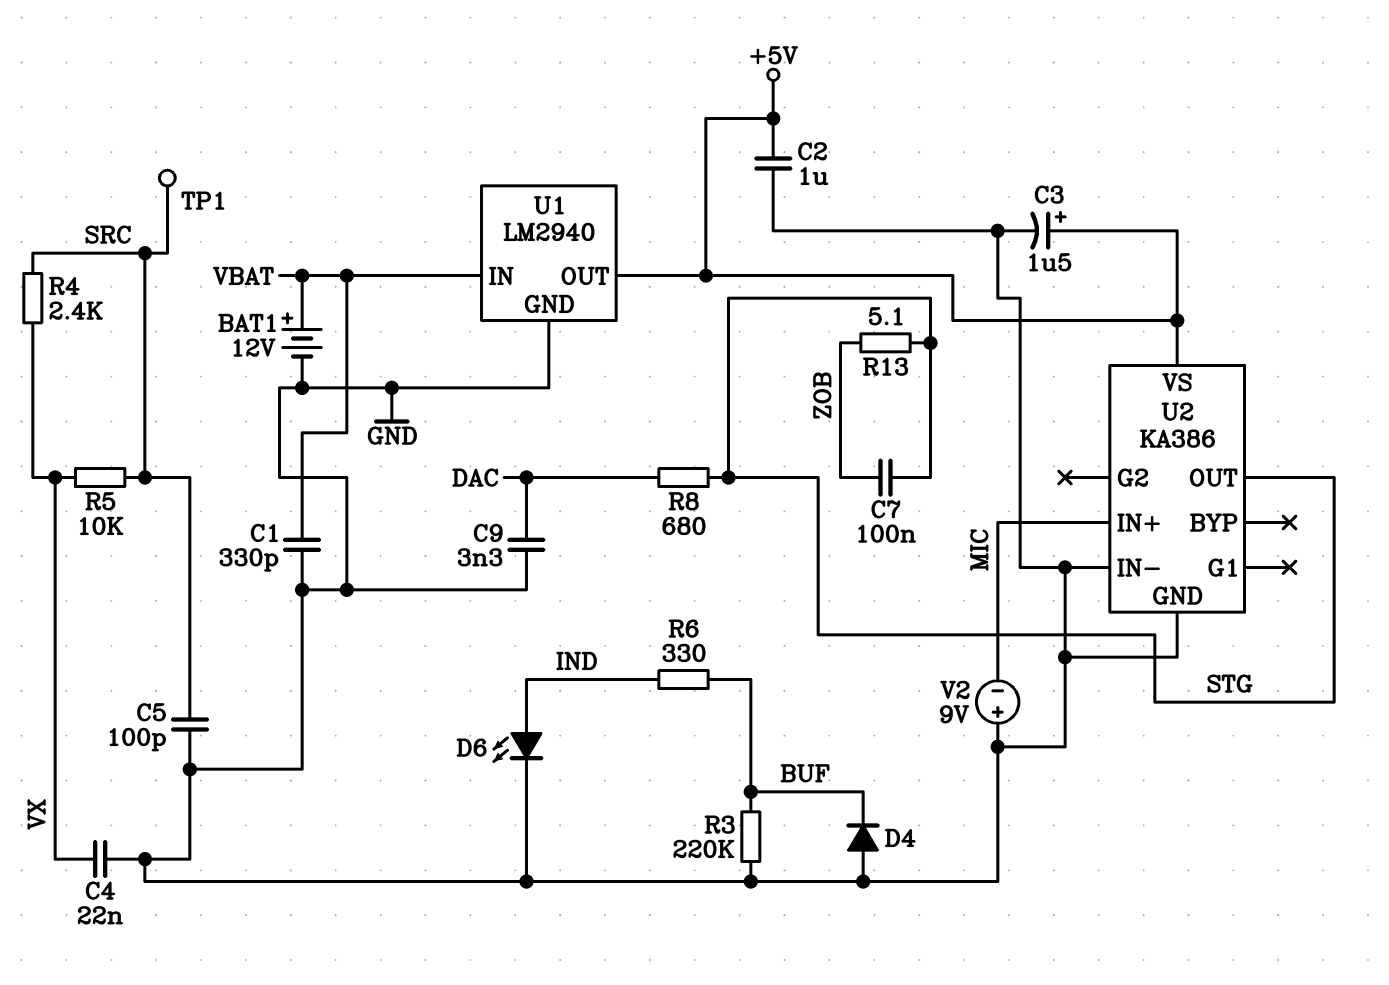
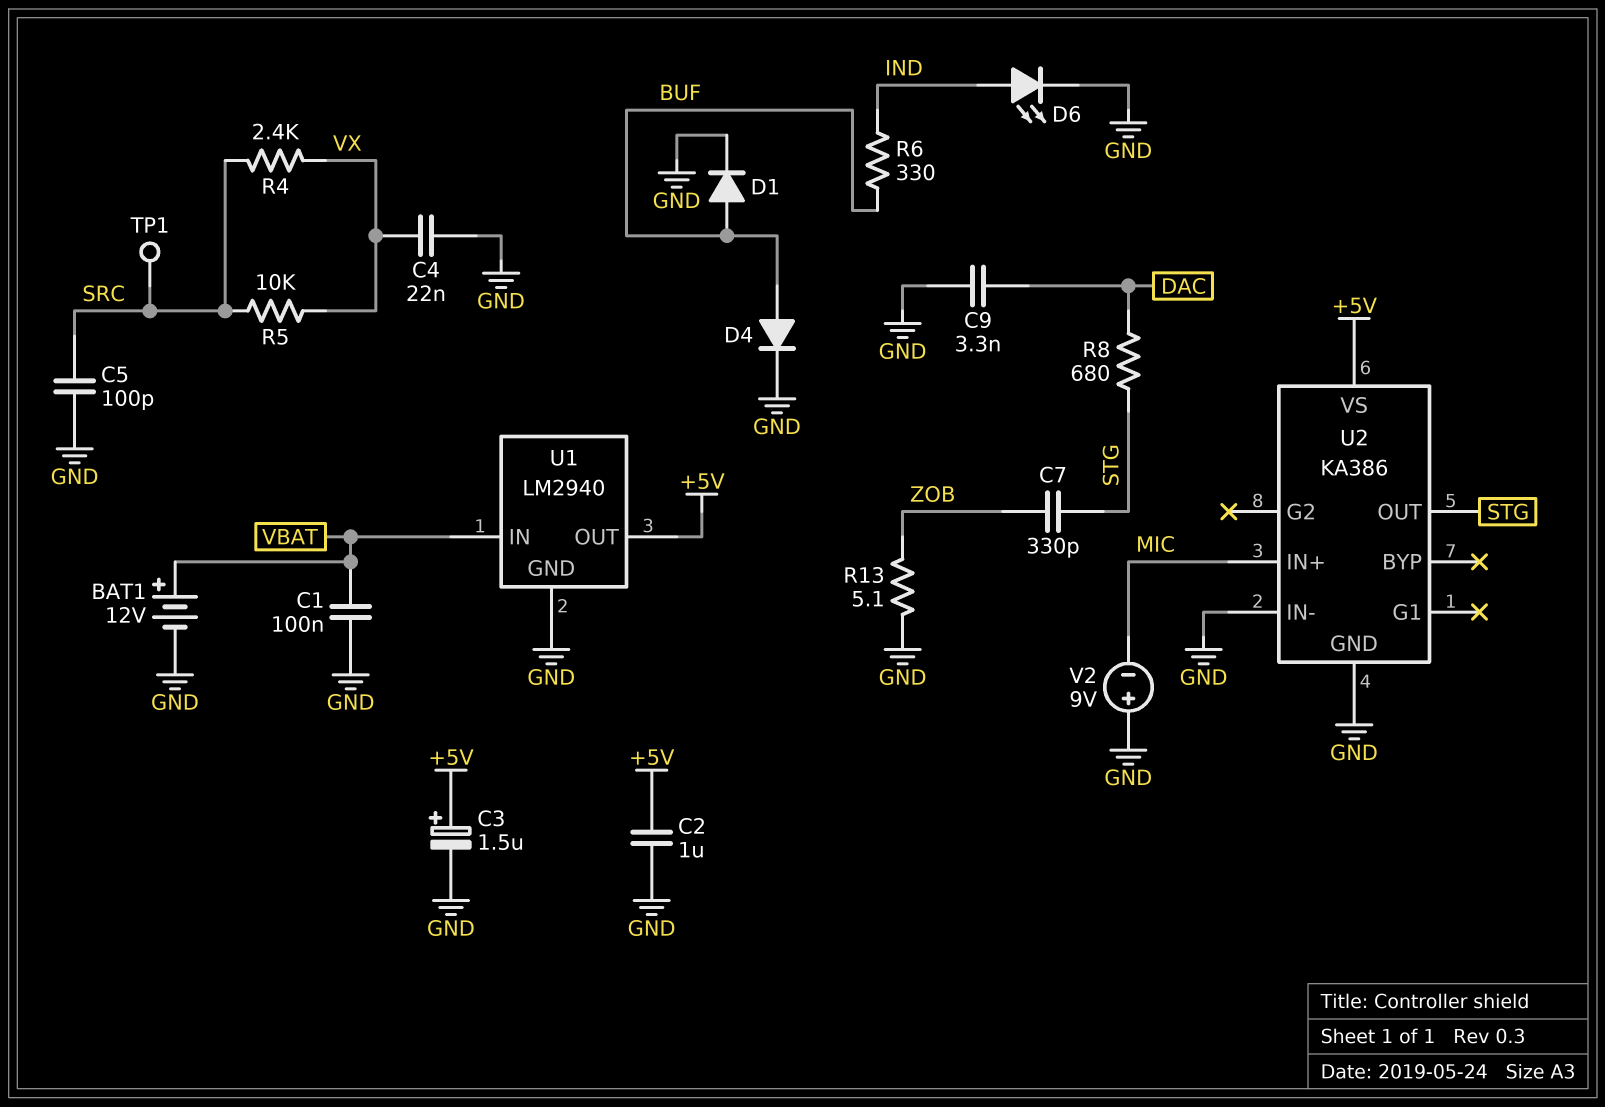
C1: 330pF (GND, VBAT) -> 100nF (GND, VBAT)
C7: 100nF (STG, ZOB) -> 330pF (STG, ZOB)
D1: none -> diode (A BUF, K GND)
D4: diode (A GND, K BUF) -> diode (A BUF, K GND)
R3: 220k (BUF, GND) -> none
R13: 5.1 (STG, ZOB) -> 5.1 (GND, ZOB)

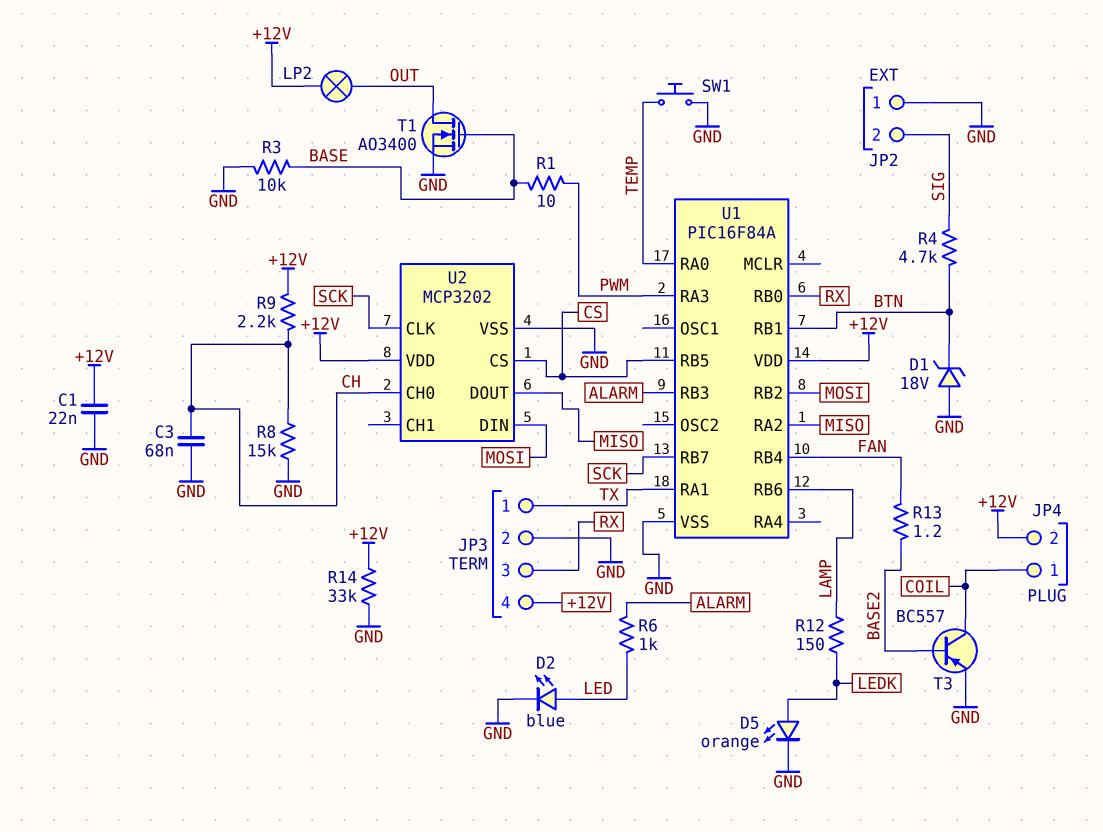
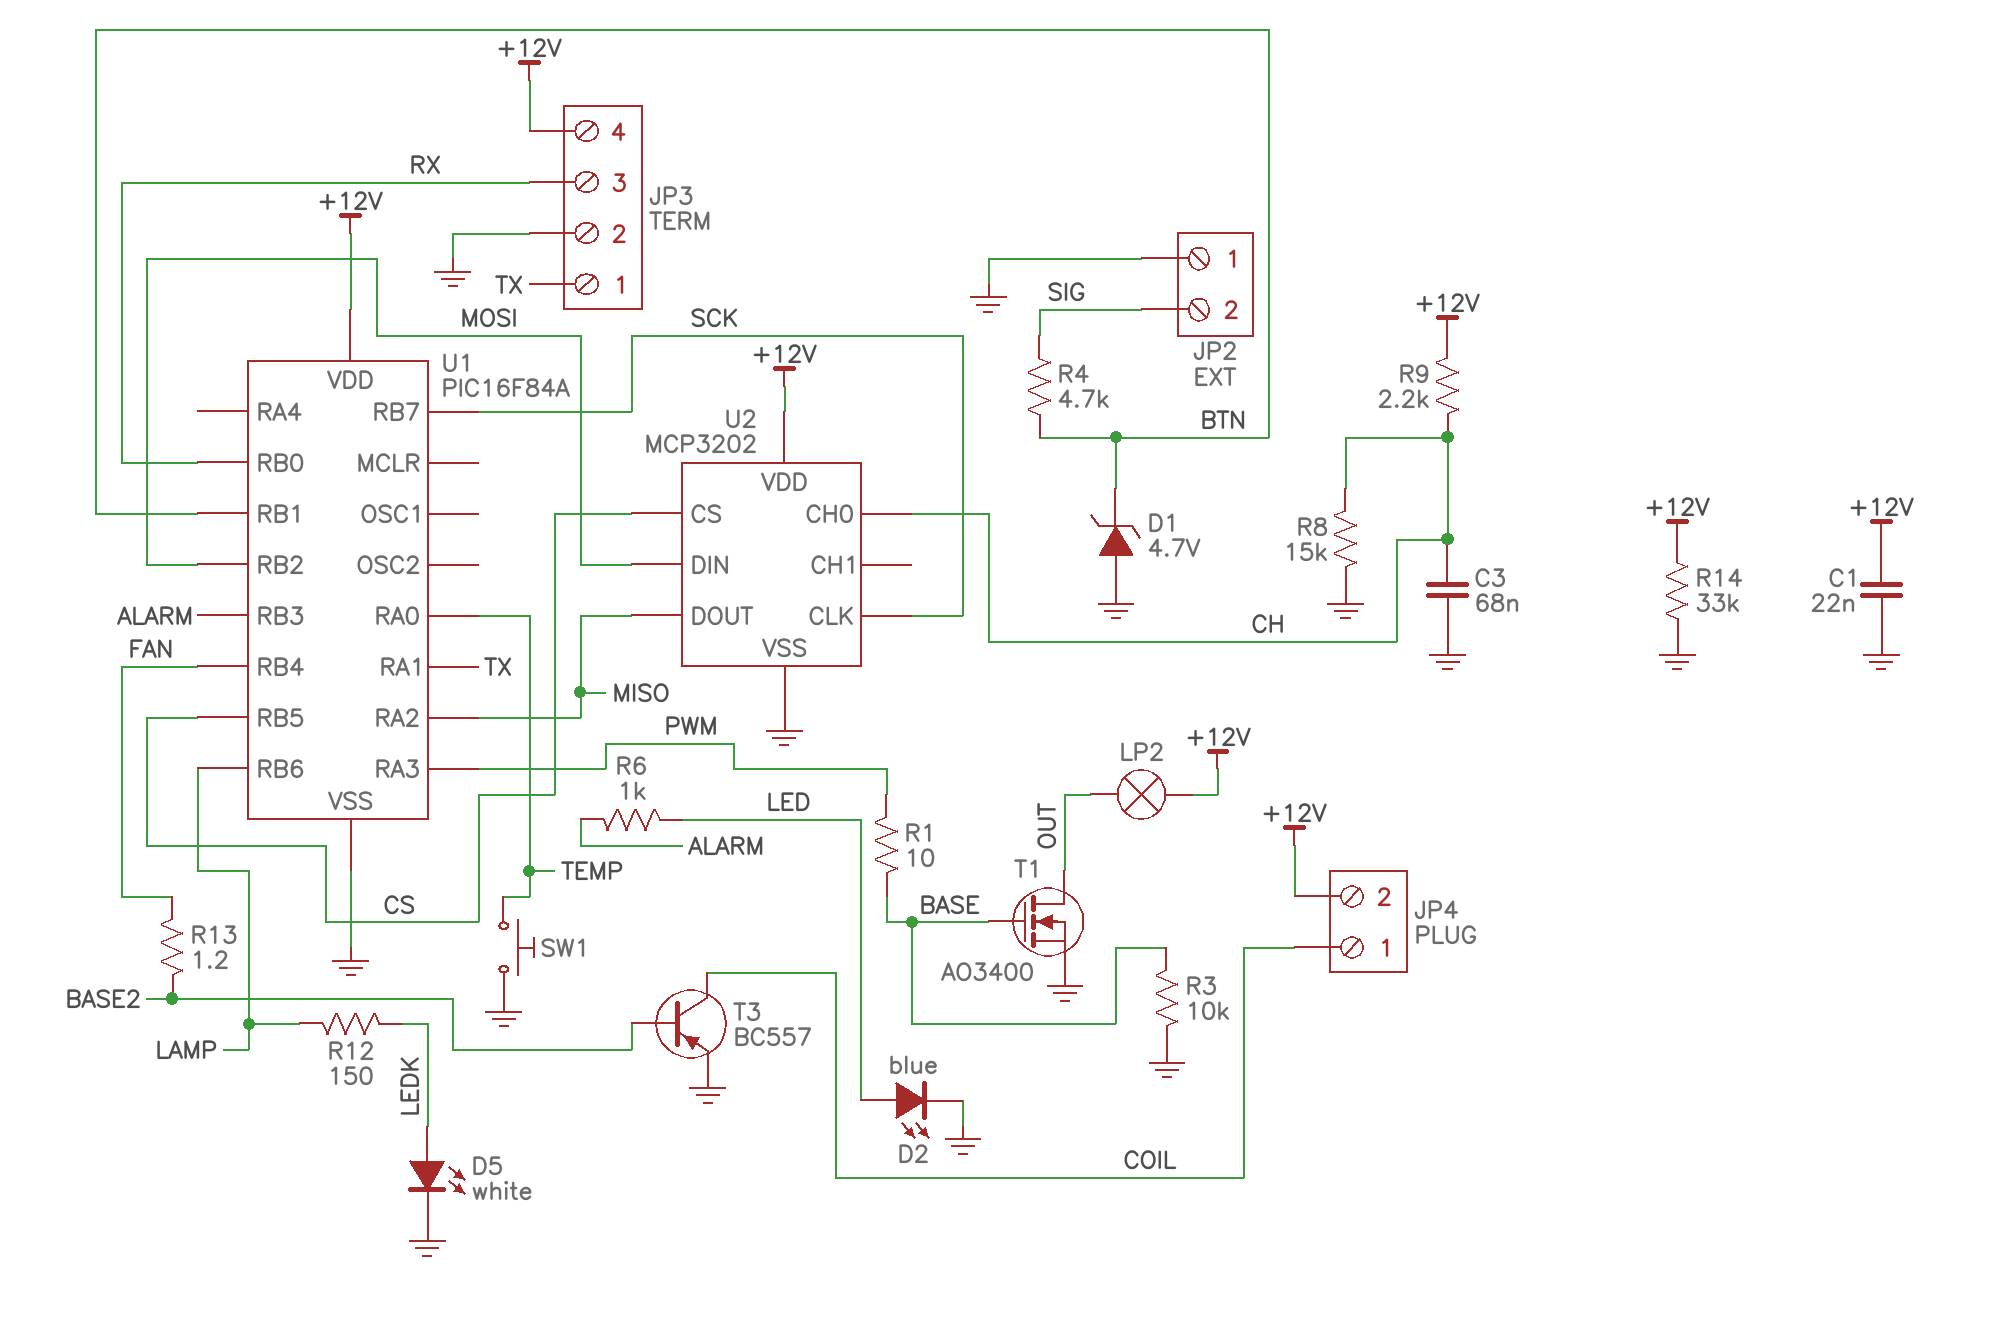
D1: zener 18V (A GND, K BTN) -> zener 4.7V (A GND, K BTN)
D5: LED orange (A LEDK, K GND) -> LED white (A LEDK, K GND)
┄┄┄┄┄┄┄┄┄┄
> Goal of the exercise:
Show all lines from the records above where the word "none" occurs.

> Written reply:
D1: none -> diode (A BUF, K GND)
R3: 220k (BUF, GND) -> none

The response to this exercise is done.